> Given entries
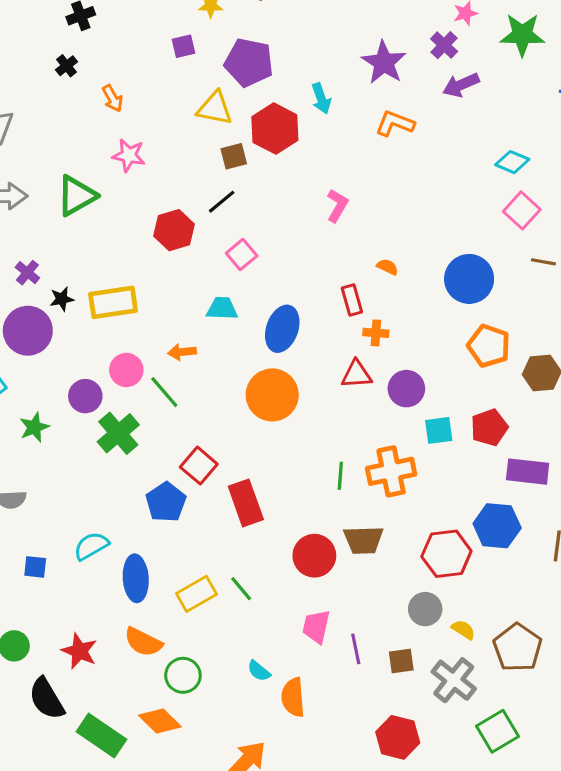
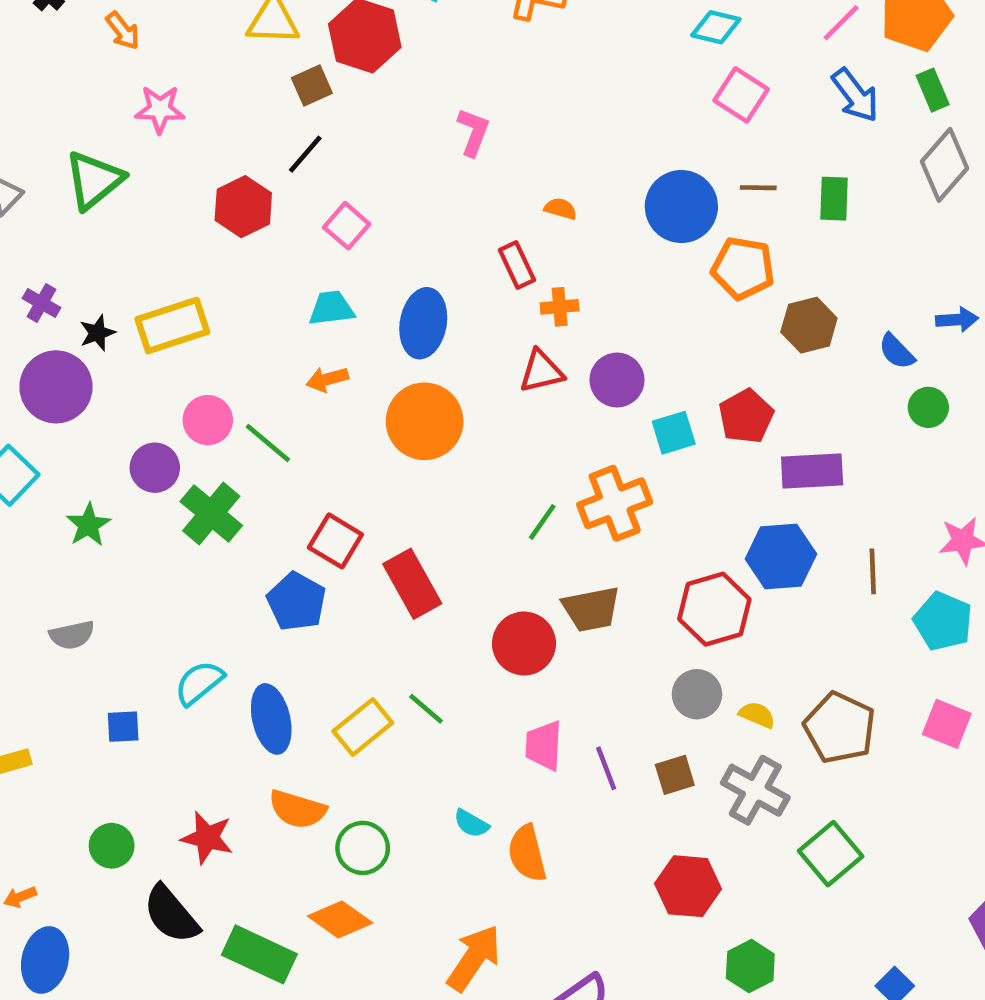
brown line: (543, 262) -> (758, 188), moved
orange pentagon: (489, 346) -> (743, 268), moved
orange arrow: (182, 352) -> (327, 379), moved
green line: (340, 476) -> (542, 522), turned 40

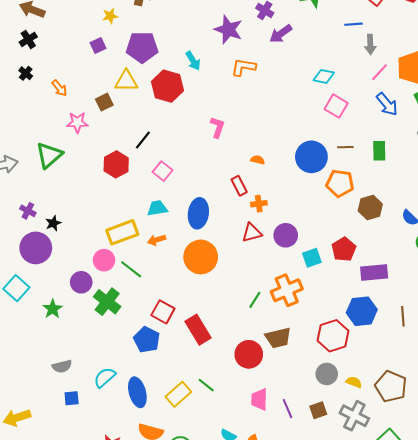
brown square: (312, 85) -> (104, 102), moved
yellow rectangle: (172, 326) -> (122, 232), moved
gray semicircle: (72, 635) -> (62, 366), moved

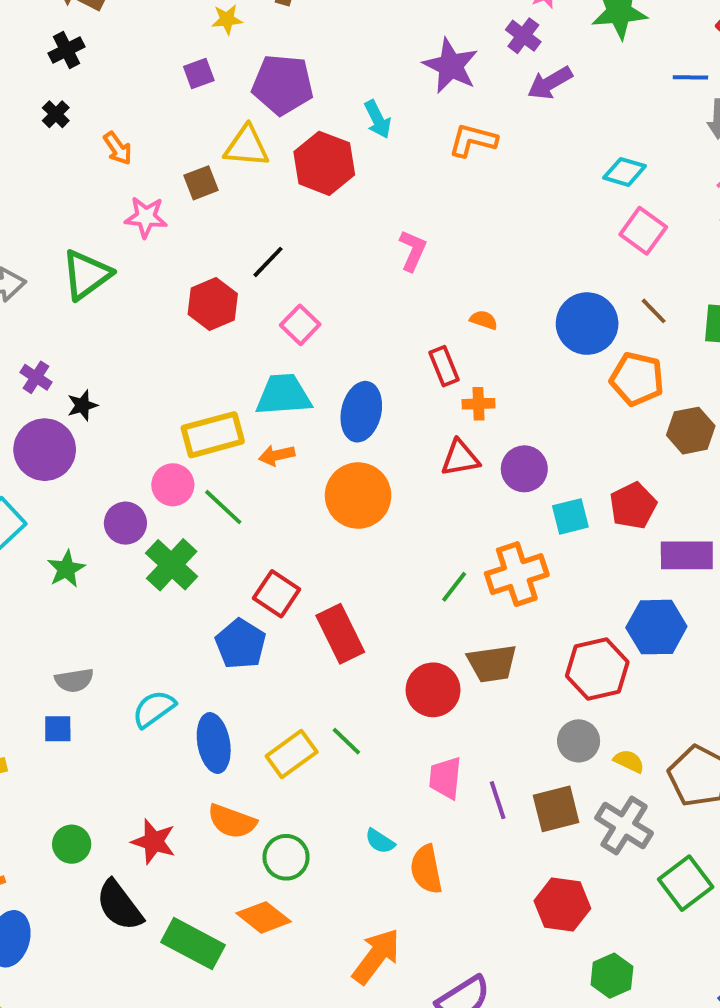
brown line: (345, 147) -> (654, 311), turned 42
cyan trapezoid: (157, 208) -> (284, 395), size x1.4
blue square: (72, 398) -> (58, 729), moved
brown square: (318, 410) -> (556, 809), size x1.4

==

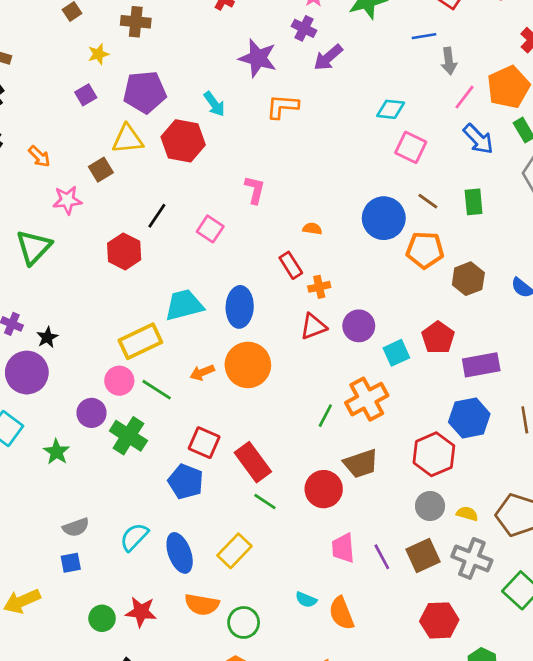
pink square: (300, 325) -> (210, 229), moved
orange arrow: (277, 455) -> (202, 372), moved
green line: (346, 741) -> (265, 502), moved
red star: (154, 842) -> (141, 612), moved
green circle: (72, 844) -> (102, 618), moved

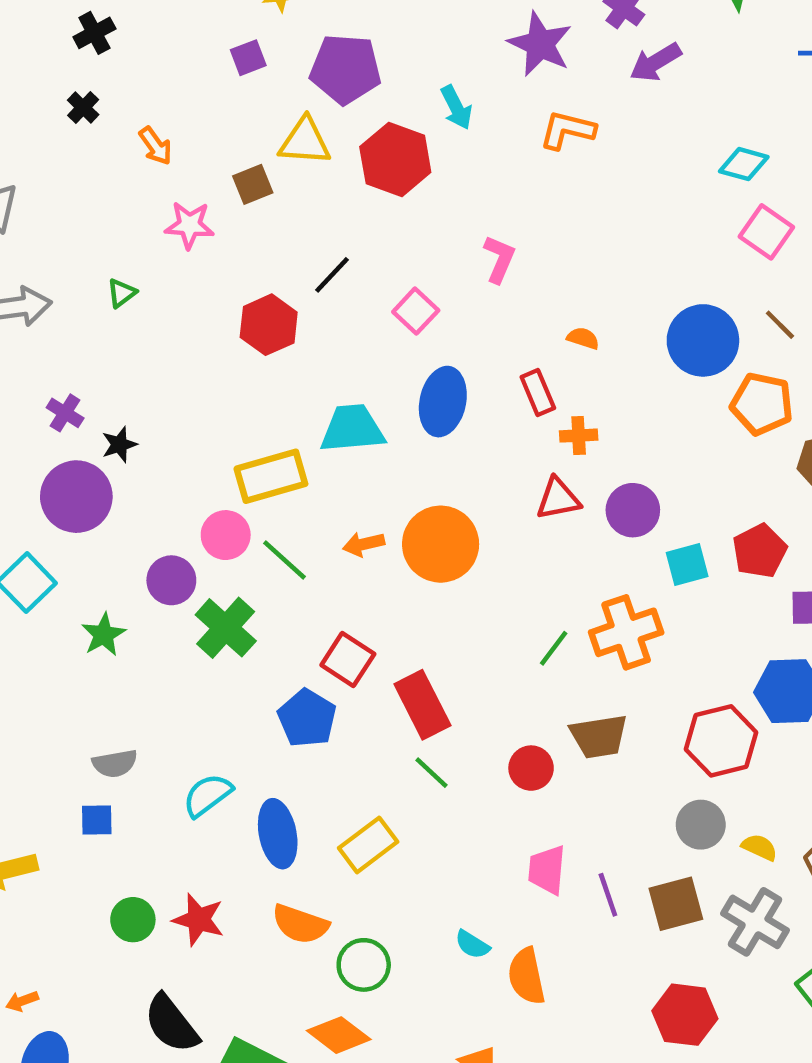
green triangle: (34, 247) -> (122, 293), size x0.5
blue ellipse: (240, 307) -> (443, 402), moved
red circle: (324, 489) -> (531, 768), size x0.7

> What is needed
Each line of the listing that includes the word "size" should be copied out.

> Response area
cyan trapezoid: (157, 208) -> (284, 395), size x1.4
brown square: (318, 410) -> (556, 809), size x1.4
green triangle: (34, 247) -> (122, 293), size x0.5
red circle: (324, 489) -> (531, 768), size x0.7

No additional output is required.